## REQUIRED ACTION
Would you return, word for word, the lines of the data below from the line with "RGB1 pin B: D5 -> D9" through the line with "IMU2 pin INT: TX -> D7", and no others?
##### TASK INPUT #####
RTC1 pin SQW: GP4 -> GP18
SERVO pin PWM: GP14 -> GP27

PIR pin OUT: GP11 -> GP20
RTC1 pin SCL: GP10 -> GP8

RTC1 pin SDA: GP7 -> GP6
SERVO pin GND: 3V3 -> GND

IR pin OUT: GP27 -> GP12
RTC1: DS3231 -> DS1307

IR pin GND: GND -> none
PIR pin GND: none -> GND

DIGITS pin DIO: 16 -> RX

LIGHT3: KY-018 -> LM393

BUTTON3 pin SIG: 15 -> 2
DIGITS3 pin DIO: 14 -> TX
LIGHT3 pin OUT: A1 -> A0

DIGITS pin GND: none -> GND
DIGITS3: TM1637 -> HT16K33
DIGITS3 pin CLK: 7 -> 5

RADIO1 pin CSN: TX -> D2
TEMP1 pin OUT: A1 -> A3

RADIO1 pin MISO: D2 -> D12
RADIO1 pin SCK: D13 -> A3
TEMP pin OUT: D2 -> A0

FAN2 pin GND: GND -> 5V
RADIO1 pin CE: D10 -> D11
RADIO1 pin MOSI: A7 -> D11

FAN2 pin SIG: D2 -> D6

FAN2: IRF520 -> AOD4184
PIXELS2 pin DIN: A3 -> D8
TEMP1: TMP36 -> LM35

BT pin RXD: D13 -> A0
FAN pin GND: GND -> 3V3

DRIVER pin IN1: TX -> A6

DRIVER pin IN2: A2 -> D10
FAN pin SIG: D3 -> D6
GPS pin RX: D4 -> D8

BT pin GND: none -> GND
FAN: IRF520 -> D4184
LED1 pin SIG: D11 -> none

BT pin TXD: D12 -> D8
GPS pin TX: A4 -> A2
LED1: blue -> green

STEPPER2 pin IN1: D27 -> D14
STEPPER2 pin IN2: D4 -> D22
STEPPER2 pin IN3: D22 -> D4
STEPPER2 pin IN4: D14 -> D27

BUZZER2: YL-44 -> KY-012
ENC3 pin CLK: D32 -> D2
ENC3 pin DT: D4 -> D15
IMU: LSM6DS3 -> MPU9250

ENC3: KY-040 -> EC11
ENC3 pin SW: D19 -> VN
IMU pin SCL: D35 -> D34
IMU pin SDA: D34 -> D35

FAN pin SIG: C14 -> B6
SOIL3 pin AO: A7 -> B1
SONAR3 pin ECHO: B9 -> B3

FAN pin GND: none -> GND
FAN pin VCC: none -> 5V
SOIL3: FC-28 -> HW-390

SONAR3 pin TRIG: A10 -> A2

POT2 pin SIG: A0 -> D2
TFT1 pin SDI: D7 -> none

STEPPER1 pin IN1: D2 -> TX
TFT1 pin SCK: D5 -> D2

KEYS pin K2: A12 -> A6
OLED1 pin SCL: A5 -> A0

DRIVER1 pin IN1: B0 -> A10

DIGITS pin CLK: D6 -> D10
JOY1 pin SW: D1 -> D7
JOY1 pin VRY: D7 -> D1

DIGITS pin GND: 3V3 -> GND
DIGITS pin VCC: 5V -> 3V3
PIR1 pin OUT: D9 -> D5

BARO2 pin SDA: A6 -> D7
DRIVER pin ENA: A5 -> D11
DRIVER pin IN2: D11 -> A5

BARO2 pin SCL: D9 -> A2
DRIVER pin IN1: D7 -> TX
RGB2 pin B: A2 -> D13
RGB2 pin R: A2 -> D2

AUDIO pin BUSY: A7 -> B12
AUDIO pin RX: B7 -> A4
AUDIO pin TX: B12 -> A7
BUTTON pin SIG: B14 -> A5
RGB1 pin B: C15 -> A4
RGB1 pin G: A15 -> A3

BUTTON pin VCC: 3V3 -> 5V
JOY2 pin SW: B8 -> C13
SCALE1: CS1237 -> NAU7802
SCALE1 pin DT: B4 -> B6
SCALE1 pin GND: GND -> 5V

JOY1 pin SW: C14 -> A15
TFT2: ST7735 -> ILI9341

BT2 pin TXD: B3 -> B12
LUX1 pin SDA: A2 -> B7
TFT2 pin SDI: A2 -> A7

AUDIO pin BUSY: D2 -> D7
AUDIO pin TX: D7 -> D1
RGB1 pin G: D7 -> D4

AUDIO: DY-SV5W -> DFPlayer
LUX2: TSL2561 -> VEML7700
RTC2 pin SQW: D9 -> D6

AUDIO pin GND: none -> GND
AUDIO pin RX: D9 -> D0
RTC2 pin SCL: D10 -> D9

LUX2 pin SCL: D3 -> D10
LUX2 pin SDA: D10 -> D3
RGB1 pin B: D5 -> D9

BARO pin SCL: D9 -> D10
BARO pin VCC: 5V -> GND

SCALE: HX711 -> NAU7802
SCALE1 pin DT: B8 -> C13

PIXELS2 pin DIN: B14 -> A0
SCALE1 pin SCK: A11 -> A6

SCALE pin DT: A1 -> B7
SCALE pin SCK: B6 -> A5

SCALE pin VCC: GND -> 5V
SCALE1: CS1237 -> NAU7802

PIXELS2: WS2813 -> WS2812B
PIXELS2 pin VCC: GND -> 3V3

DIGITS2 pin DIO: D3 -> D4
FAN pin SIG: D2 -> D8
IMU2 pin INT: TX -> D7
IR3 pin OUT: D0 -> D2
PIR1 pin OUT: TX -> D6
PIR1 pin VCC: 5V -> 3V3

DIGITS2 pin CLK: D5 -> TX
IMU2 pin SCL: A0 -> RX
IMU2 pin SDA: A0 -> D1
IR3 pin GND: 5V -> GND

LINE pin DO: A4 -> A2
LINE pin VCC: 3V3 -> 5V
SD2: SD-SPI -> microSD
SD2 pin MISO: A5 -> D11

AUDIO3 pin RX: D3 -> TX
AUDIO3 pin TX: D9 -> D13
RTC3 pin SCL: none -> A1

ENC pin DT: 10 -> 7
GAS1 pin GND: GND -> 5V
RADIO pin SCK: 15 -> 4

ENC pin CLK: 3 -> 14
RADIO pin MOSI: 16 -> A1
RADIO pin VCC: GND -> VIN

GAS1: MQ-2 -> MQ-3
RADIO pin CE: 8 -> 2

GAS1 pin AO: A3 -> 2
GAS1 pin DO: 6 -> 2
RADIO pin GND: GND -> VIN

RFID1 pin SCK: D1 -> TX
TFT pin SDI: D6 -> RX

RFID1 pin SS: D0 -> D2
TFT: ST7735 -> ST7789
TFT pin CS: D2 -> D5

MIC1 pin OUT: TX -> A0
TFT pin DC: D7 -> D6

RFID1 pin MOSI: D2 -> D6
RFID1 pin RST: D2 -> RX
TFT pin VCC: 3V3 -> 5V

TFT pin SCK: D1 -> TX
#####
## SOLUTION TO THIS TASK
RGB1 pin B: D5 -> D9

BARO pin SCL: D9 -> D10
BARO pin VCC: 5V -> GND

SCALE: HX711 -> NAU7802
SCALE1 pin DT: B8 -> C13

PIXELS2 pin DIN: B14 -> A0
SCALE1 pin SCK: A11 -> A6

SCALE pin DT: A1 -> B7
SCALE pin SCK: B6 -> A5

SCALE pin VCC: GND -> 5V
SCALE1: CS1237 -> NAU7802

PIXELS2: WS2813 -> WS2812B
PIXELS2 pin VCC: GND -> 3V3

DIGITS2 pin DIO: D3 -> D4
FAN pin SIG: D2 -> D8
IMU2 pin INT: TX -> D7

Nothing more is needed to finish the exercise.